TRY IT:
Write down the listing again exactly as it appears below, without its pictures.

━━━

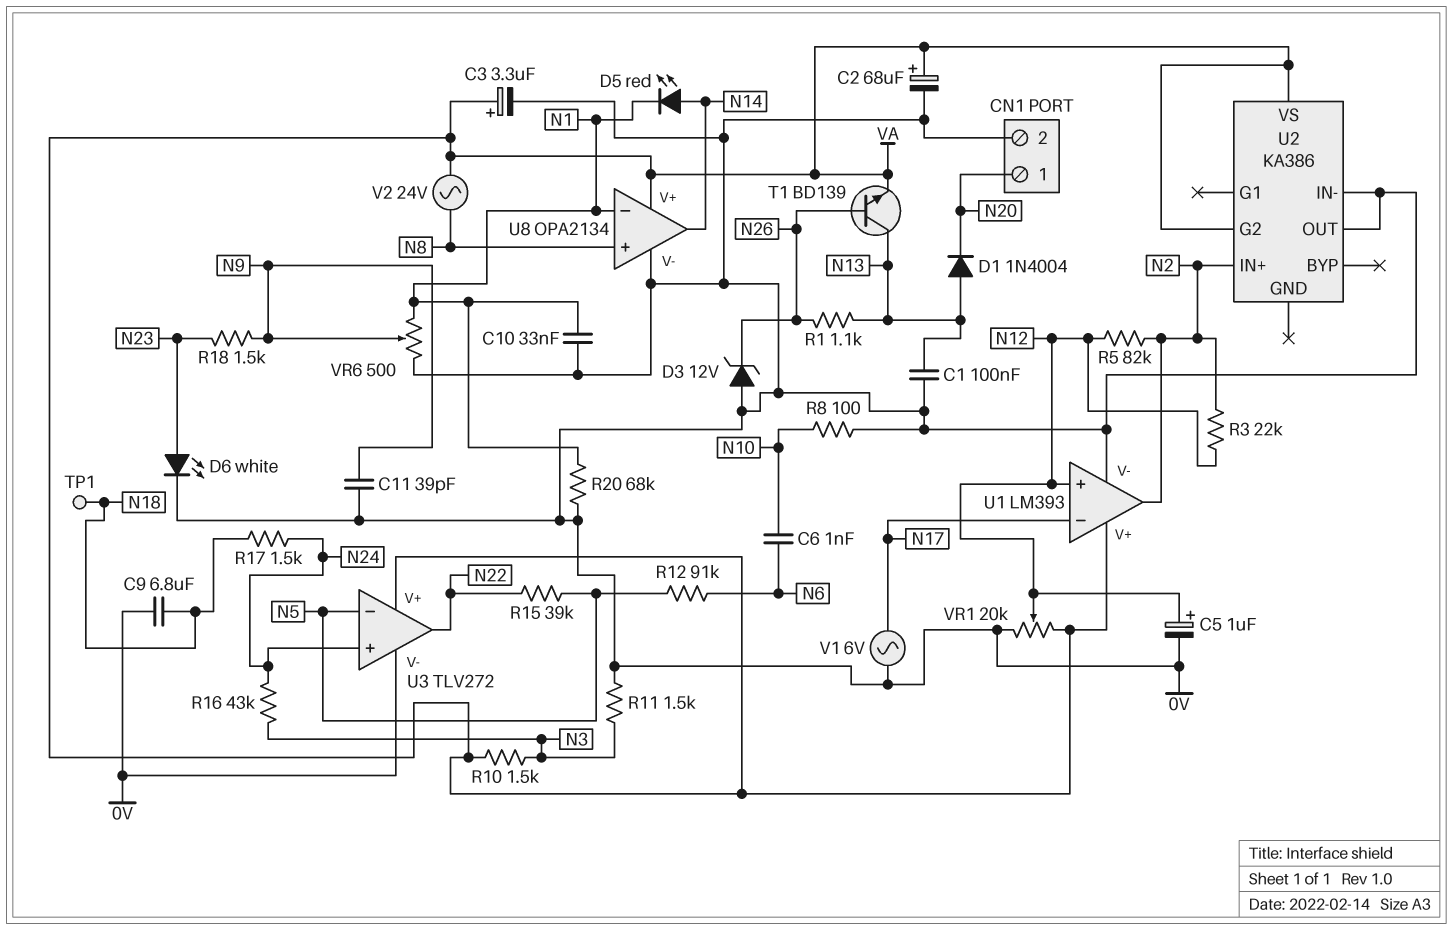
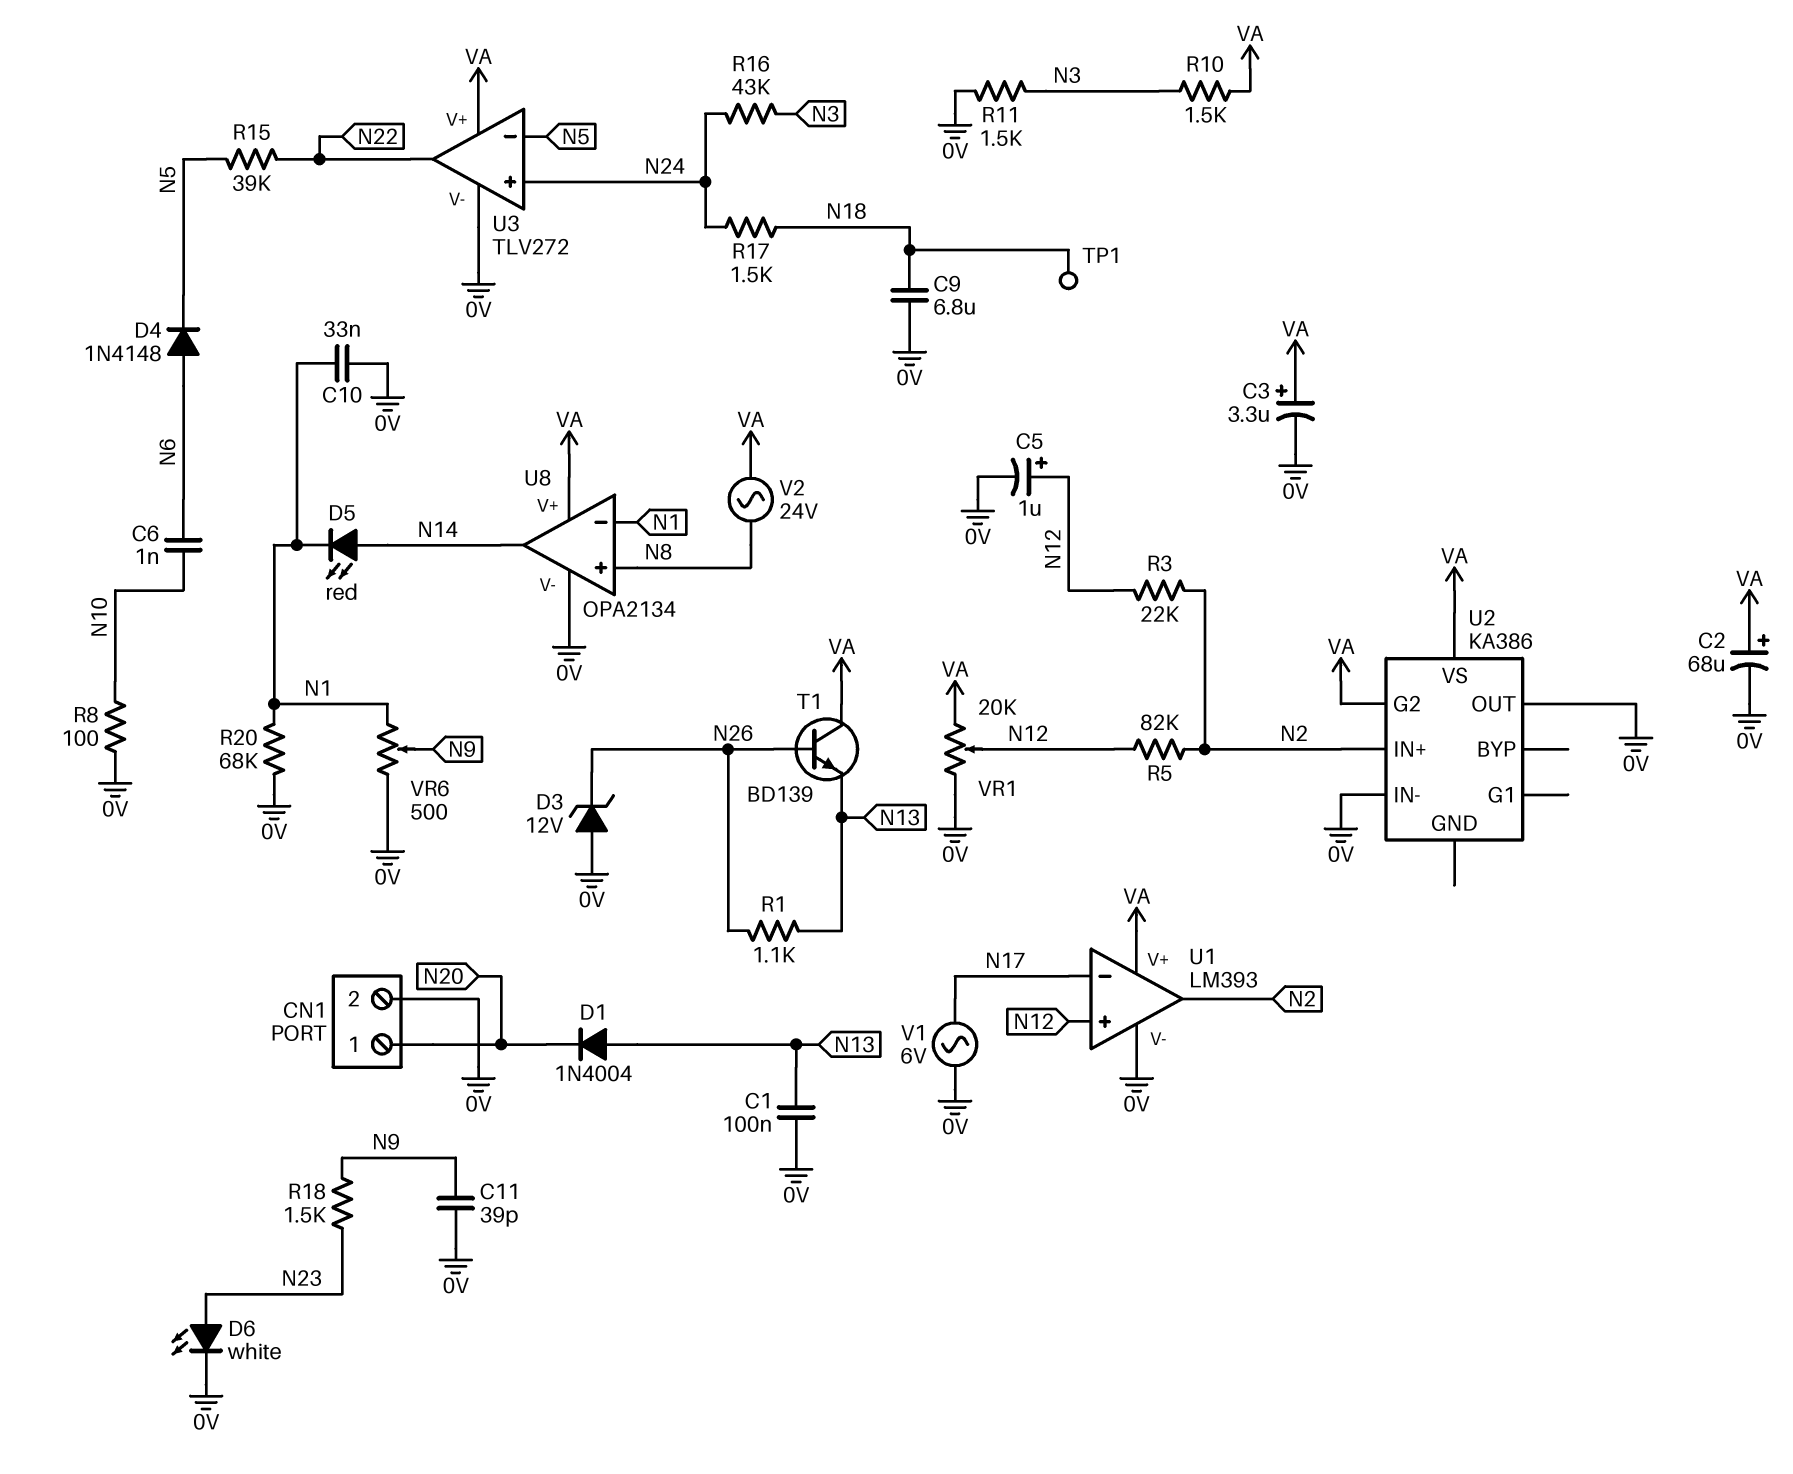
D4: none -> diode 1N4148 (A N6, K N5)
R12: 91k (N5, N6) -> none
T1: NPN BD139 (B N26, C N13, E VA) -> NPN BD139 (B N26, C VA, E N13)

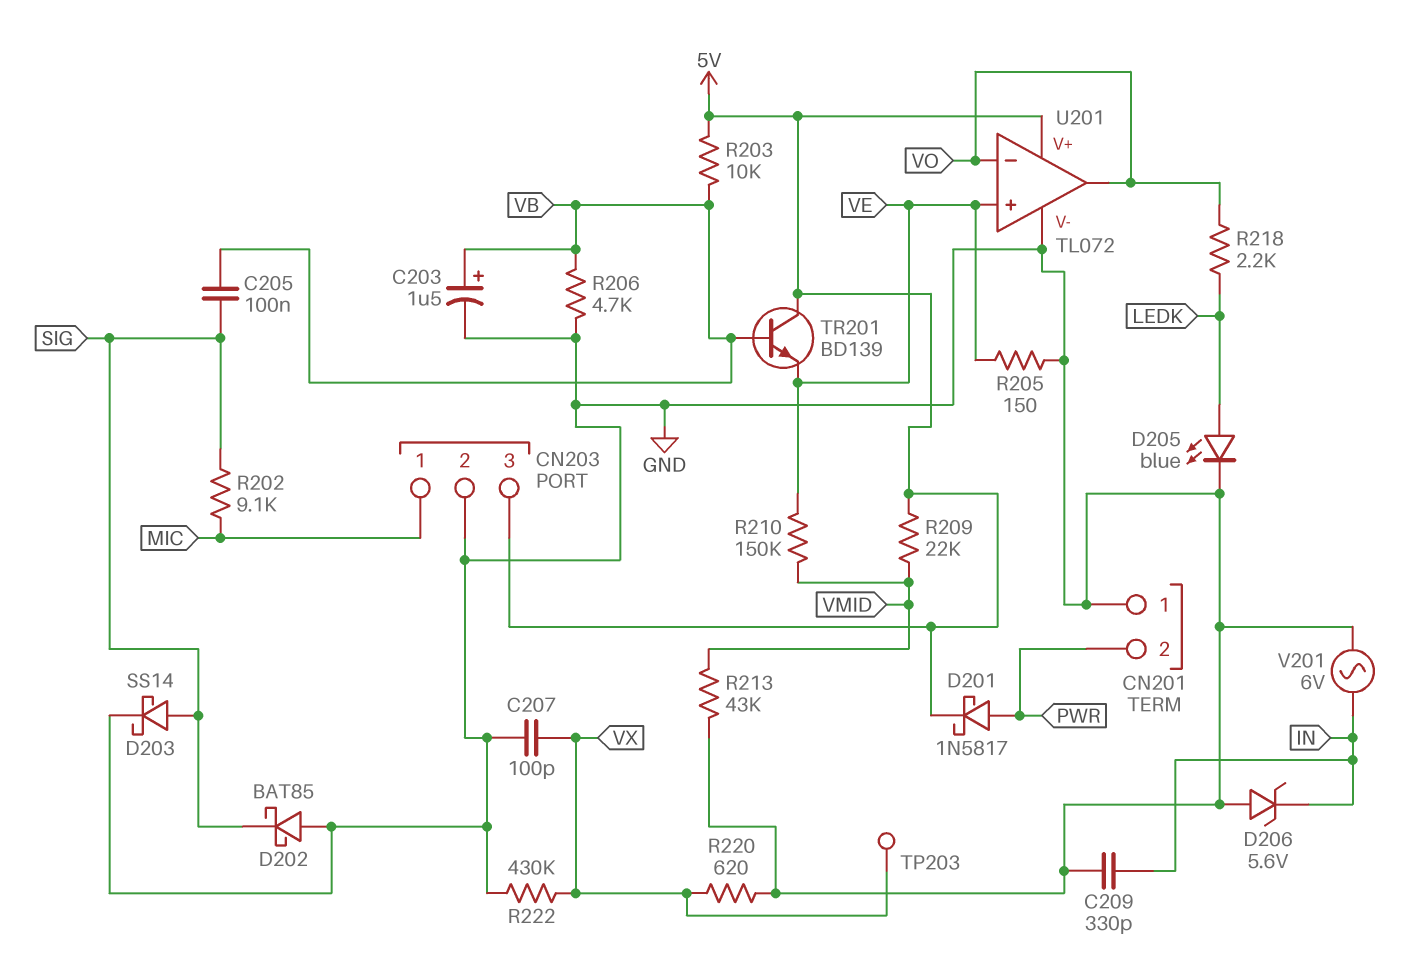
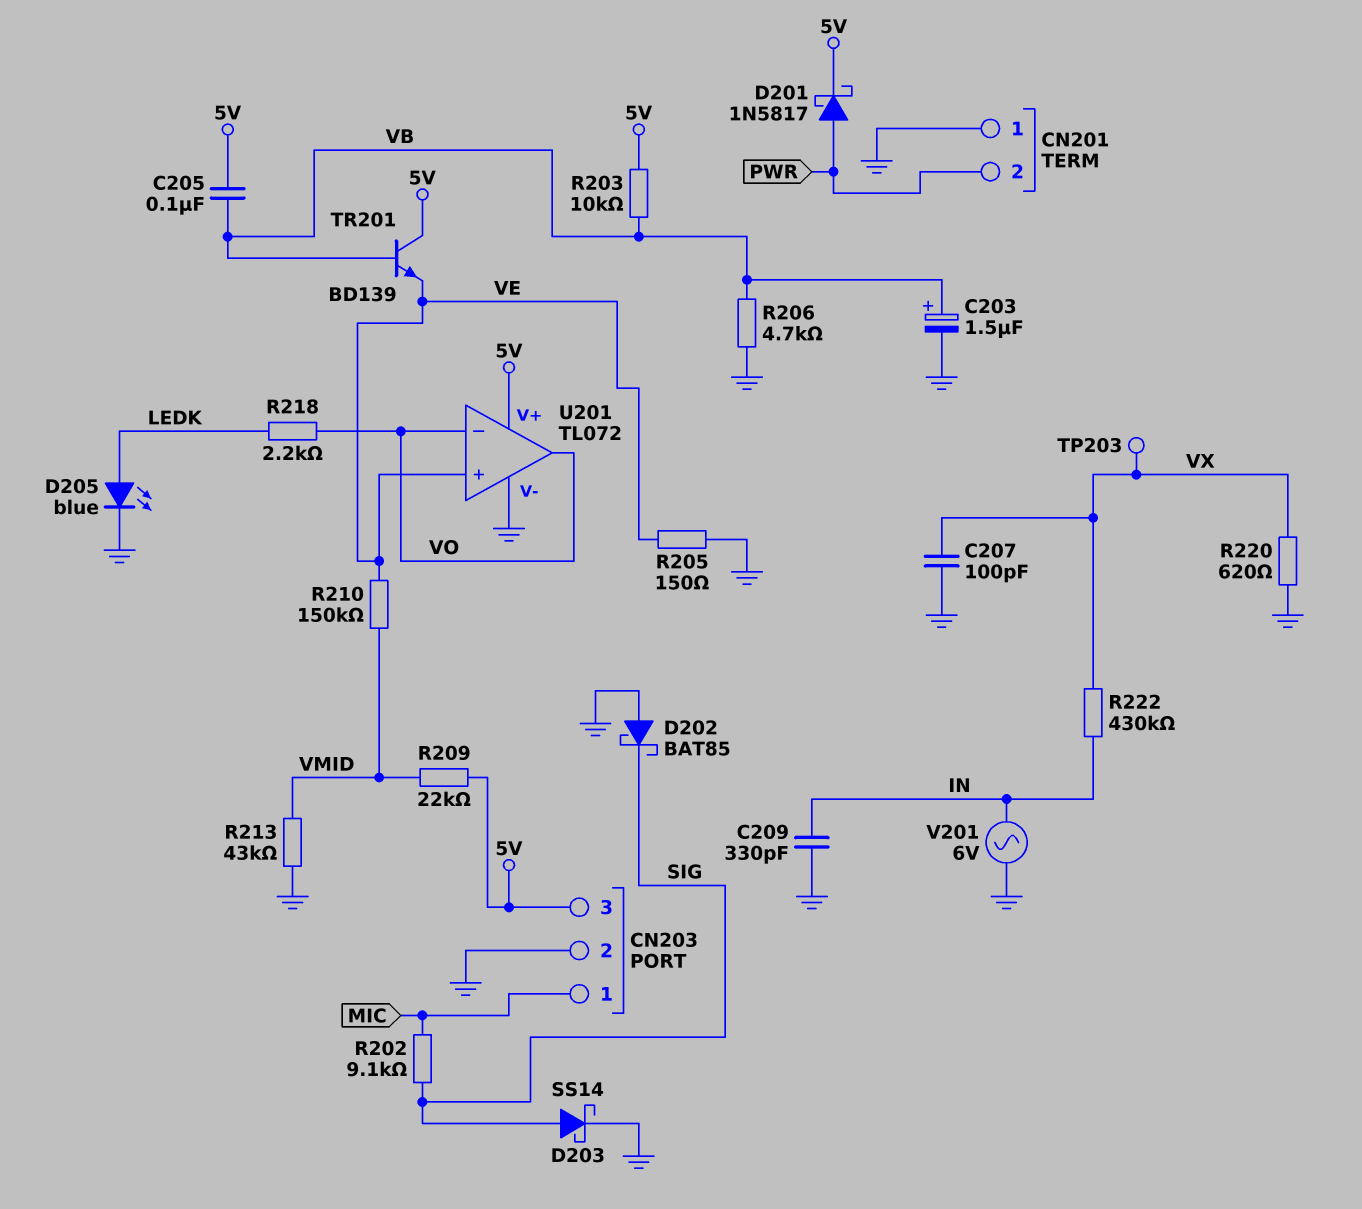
C205: 100nF (SIG, VB) -> 100nF (5V, VB)
D206: zener 5.6V (A GND, K IN) -> none
R222: 430k (GND, VX) -> 430k (IN, VX)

━━━

TASK RESULT:
D4: none -> diode 1N4148 (A N6, K N5)
R12: 91k (N5, N6) -> none
T1: NPN BD139 (B N26, C N13, E VA) -> NPN BD139 (B N26, C VA, E N13)

C205: 100nF (SIG, VB) -> 100nF (5V, VB)
D206: zener 5.6V (A GND, K IN) -> none
R222: 430k (GND, VX) -> 430k (IN, VX)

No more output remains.